Problem description
What is needed is an exact transcription of the line containing "R10: 47k (IN_B, VP) -> 47k (GND, VP)" and every line after it through the end of the entries below, with no pictures.

Task inputs
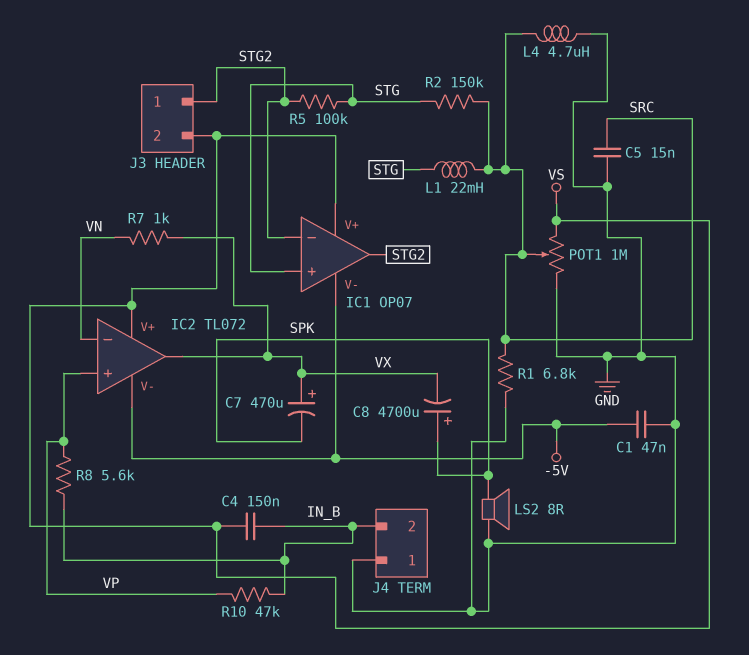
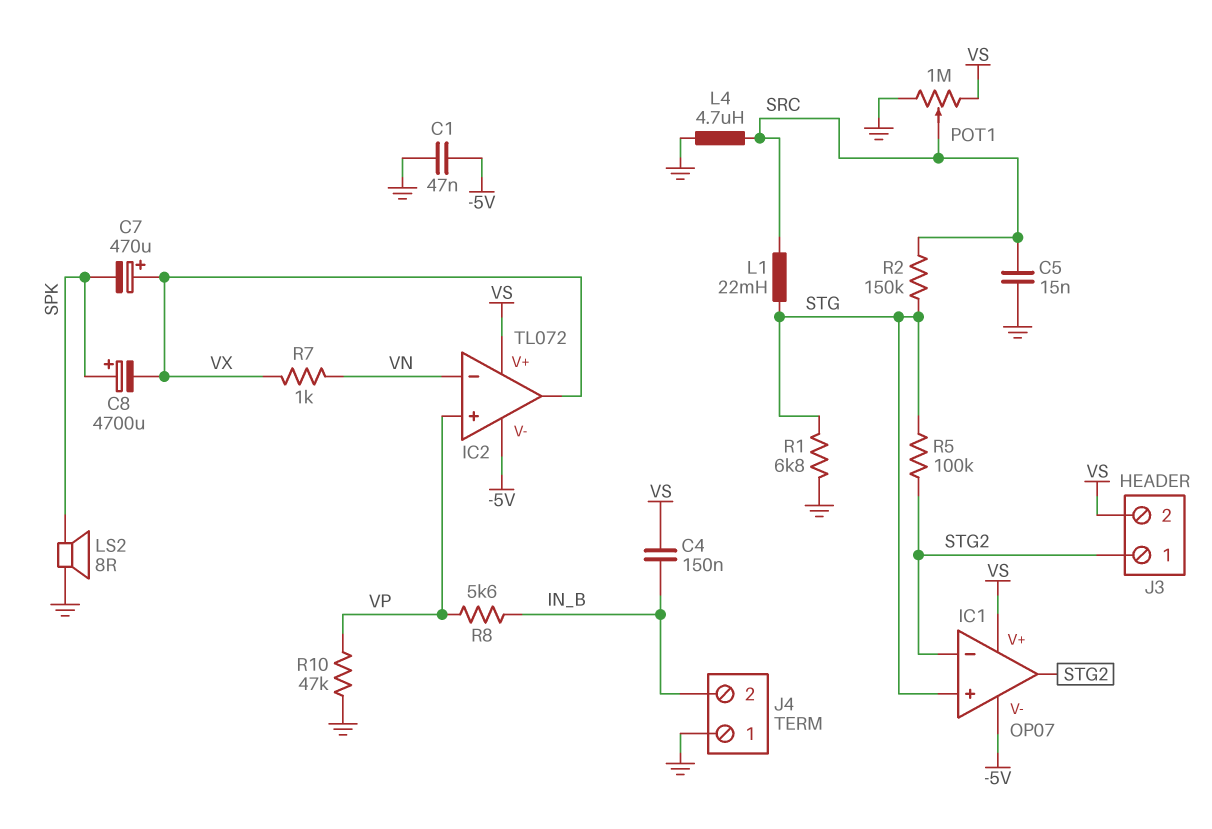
R1: 6.8k (GND, SRC) -> 6.8k (GND, STG)
R10: 47k (IN_B, VP) -> 47k (GND, VP)

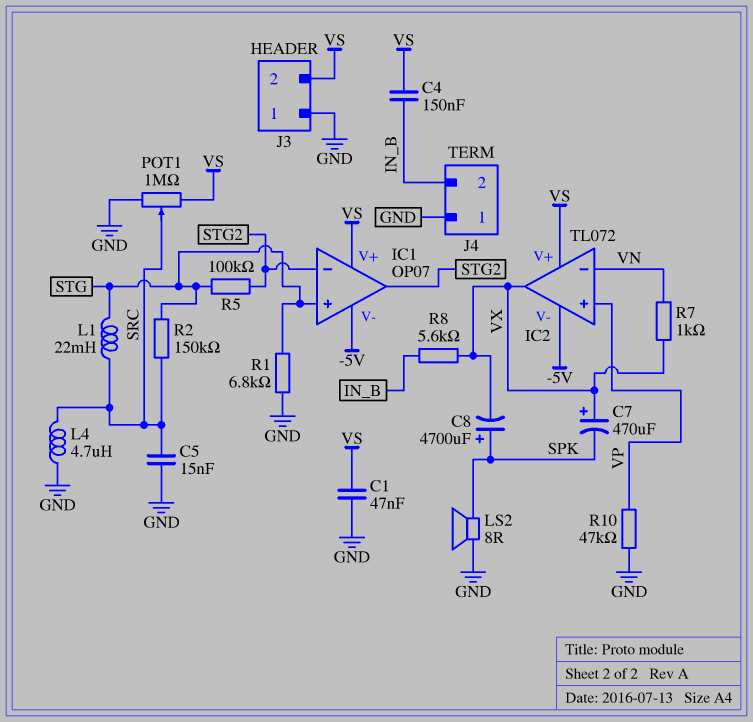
C1: 47nF (-5V, GND) -> 47nF (GND, VS)
J3 pin 1: STG2 -> GND
R8: 5.6k (IN_B, VP) -> 5.6k (IN_B, VX)

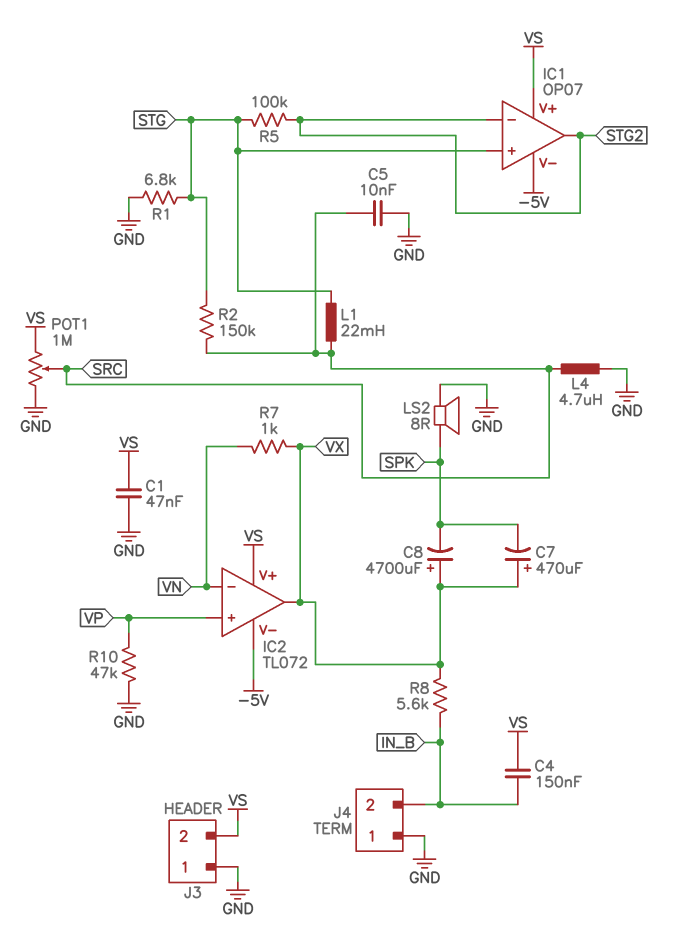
C5: 15nF (GND, SRC) -> 10nF (GND, SRC)
C8: 4700uF (plus SPK, minus VX) -> 4700uF (plus VX, minus SPK)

Task output
R10: 47k (IN_B, VP) -> 47k (GND, VP)

C1: 47nF (-5V, GND) -> 47nF (GND, VS)
J3 pin 1: STG2 -> GND
R8: 5.6k (IN_B, VP) -> 5.6k (IN_B, VX)

C5: 15nF (GND, SRC) -> 10nF (GND, SRC)
C8: 4700uF (plus SPK, minus VX) -> 4700uF (plus VX, minus SPK)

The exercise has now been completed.